### TASK DESCRIPTION
In your answer, reproduce exactly the lines from the beginning of the listing below through the one containing "white nut [865,356,950,417] -> none", and only those lines.

### DATA FOR PROCESSING
:::::

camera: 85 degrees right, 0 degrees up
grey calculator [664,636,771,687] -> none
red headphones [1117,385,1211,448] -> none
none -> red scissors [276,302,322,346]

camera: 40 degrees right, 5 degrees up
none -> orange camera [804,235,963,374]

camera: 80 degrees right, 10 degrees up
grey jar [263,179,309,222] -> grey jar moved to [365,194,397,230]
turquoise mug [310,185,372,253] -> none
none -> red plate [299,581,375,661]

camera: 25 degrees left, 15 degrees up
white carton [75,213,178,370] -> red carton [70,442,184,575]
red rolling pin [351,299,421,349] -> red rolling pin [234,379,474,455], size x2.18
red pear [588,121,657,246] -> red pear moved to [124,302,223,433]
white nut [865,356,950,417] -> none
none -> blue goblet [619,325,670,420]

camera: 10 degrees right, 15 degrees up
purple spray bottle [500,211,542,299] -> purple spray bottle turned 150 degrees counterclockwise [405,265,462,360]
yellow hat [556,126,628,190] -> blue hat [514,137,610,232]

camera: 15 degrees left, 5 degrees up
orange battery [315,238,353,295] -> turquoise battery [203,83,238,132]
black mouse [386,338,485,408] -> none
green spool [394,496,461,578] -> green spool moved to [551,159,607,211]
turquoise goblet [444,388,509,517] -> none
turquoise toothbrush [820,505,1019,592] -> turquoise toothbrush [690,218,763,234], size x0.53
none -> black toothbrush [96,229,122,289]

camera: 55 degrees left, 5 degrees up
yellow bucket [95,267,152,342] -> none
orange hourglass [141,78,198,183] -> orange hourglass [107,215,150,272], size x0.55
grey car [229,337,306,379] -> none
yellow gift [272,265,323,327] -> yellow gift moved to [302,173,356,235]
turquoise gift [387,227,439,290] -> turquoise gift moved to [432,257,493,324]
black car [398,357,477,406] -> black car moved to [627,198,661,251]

:::::

### TASK ANSWER
camera: 85 degrees right, 0 degrees up
grey calculator [664,636,771,687] -> none
red headphones [1117,385,1211,448] -> none
none -> red scissors [276,302,322,346]

camera: 40 degrees right, 5 degrees up
none -> orange camera [804,235,963,374]

camera: 80 degrees right, 10 degrees up
grey jar [263,179,309,222] -> grey jar moved to [365,194,397,230]
turquoise mug [310,185,372,253] -> none
none -> red plate [299,581,375,661]

camera: 25 degrees left, 15 degrees up
white carton [75,213,178,370] -> red carton [70,442,184,575]
red rolling pin [351,299,421,349] -> red rolling pin [234,379,474,455], size x2.18
red pear [588,121,657,246] -> red pear moved to [124,302,223,433]
white nut [865,356,950,417] -> none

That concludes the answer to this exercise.